EXERCISE GOAL: Every entry must be reproduced word for word.

+===+

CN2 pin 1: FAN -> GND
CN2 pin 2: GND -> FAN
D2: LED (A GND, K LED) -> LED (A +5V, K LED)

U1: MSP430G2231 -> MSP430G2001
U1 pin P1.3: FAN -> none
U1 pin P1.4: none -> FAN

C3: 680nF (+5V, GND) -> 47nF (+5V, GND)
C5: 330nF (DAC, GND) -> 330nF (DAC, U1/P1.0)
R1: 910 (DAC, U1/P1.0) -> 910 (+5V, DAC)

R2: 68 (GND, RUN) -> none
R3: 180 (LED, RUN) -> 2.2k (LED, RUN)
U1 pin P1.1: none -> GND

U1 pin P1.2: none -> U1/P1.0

+===+

OUTPUT OF THE EXERCISE:
CN2 pin 1: FAN -> GND
CN2 pin 2: GND -> FAN
D2: LED (A GND, K LED) -> LED (A +5V, K LED)

U1: MSP430G2231 -> MSP430G2001
U1 pin P1.3: FAN -> none
U1 pin P1.4: none -> FAN

C3: 680nF (+5V, GND) -> 47nF (+5V, GND)
C5: 330nF (DAC, GND) -> 330nF (DAC, U1/P1.0)
R1: 910 (DAC, U1/P1.0) -> 910 (+5V, DAC)

R2: 68 (GND, RUN) -> none
R3: 180 (LED, RUN) -> 2.2k (LED, RUN)
U1 pin P1.1: none -> GND

U1 pin P1.2: none -> U1/P1.0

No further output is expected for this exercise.